Object tracking records:
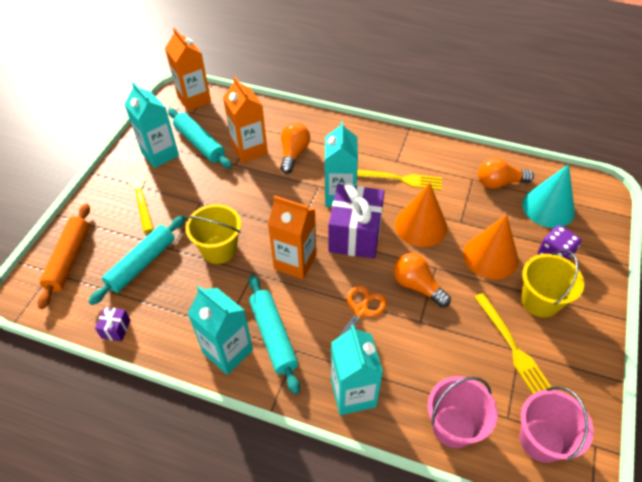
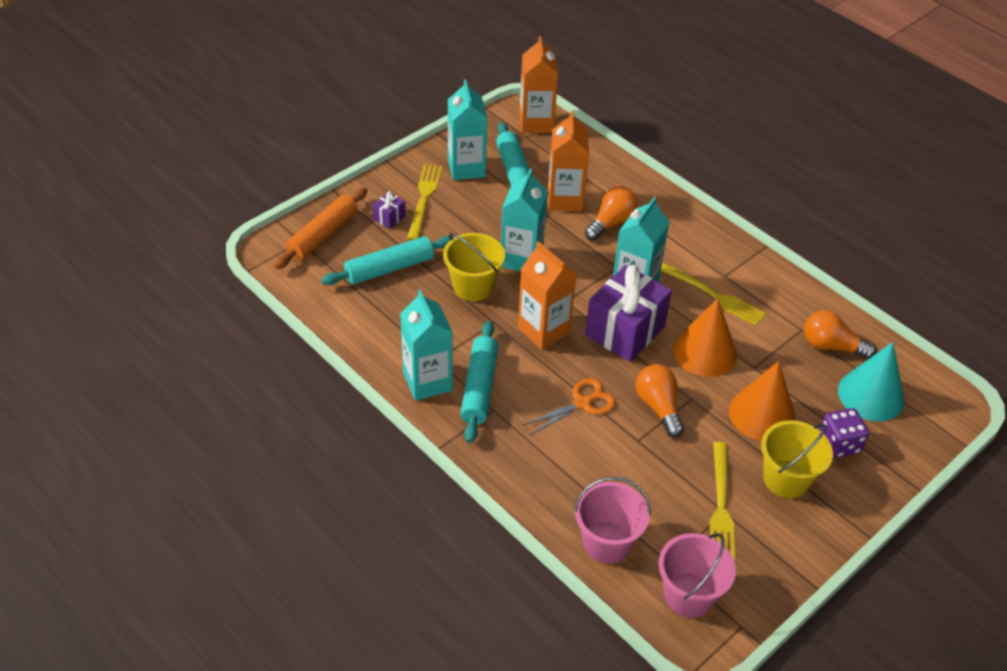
camera: 25 degrees right, 5 degrees down
purple gift [95,307,131,342] -> purple gift moved to [373,191,406,229]
turquoise carton [331,325,383,415] -> turquoise carton moved to [501,169,548,271]

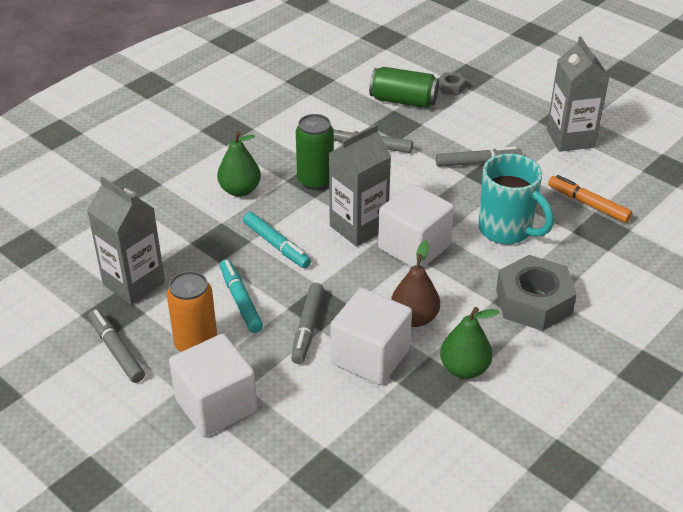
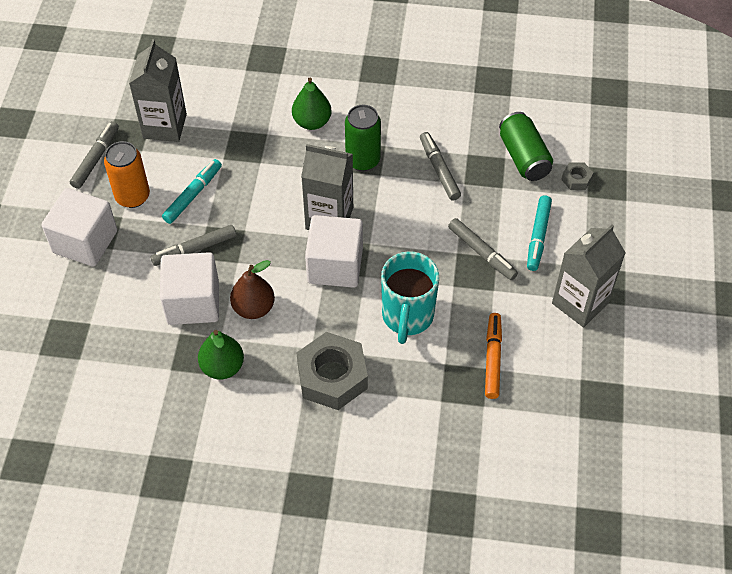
camera: 55 degrees right, 15 degrees up
turquoise marker [243,212,311,268] -> turquoise marker moved to [527,195,552,271]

> Action item: Please find all lines of the entries that hold the string "camera" and copy them.

> Expected output:
camera: 25 degrees right, 5 degrees down
camera: 55 degrees right, 15 degrees up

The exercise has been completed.